§ REQUIREMENT: Every record must be given again word for word; no picture belongs in the copy.

§ Stored items:
------------------------------------------------------------------------
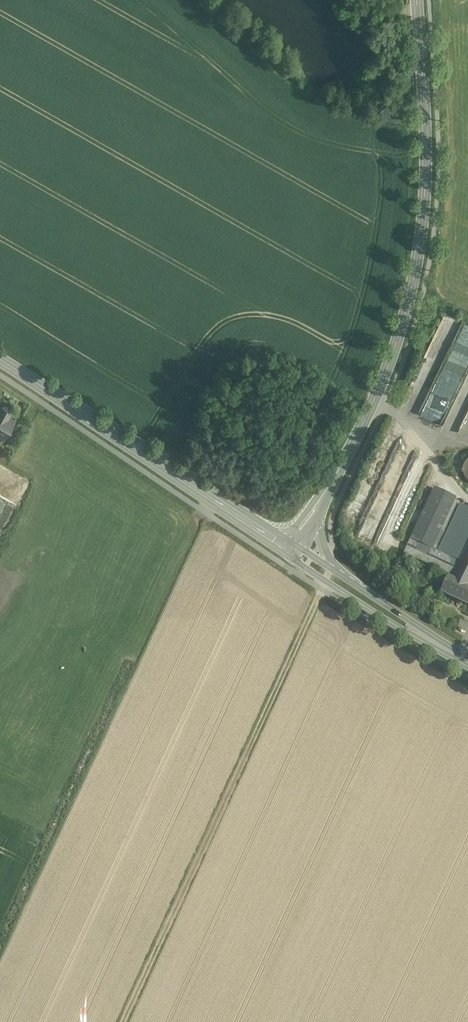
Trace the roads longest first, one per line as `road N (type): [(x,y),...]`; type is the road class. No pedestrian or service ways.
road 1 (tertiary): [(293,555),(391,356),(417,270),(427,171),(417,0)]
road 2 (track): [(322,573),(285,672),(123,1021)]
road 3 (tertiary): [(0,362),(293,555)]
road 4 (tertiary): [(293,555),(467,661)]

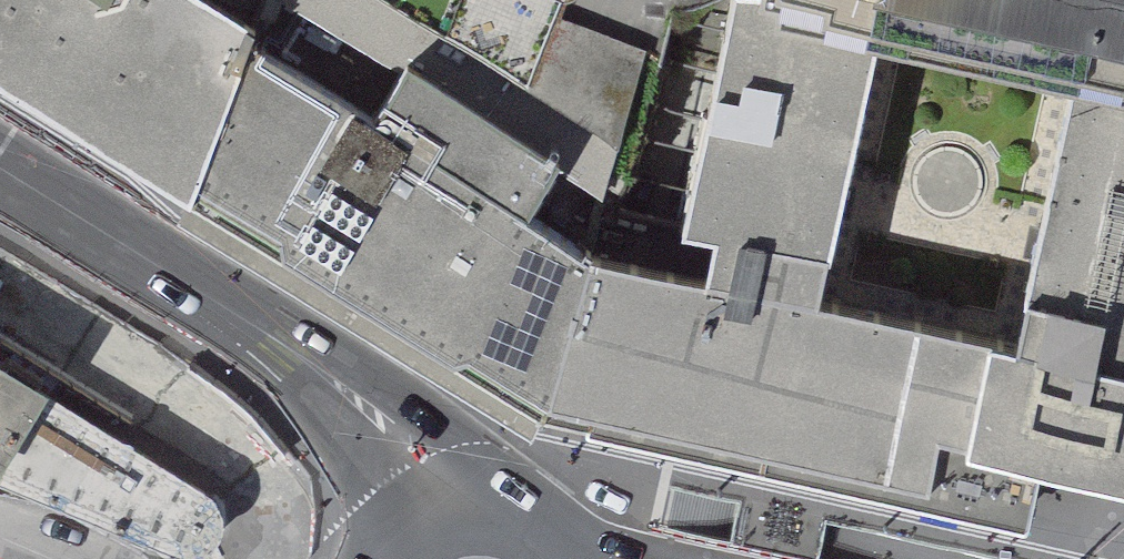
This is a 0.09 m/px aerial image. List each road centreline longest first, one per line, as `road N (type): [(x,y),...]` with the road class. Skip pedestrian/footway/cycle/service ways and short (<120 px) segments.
------------------------------------------------------------------------
§ PROBLEM SOLUTION:
Trace the roads longest first, one per line as `road N (type): [(x,y),...]`; type is the road class. No pedestrian or service ways.
road 1 (tertiary): [(293,555),(391,356),(417,270),(427,171),(417,0)]
road 2 (track): [(322,573),(285,672),(123,1021)]
road 3 (tertiary): [(0,362),(293,555)]
road 4 (tertiary): [(293,555),(467,661)]

This is a 0.09 m/px aerial image. List each road centreline longest first, one per line, as `road N (type): [(x,y),...]` with the road class. Skip pedestrian/footway/cycle/service ways and short (<120 px) segments.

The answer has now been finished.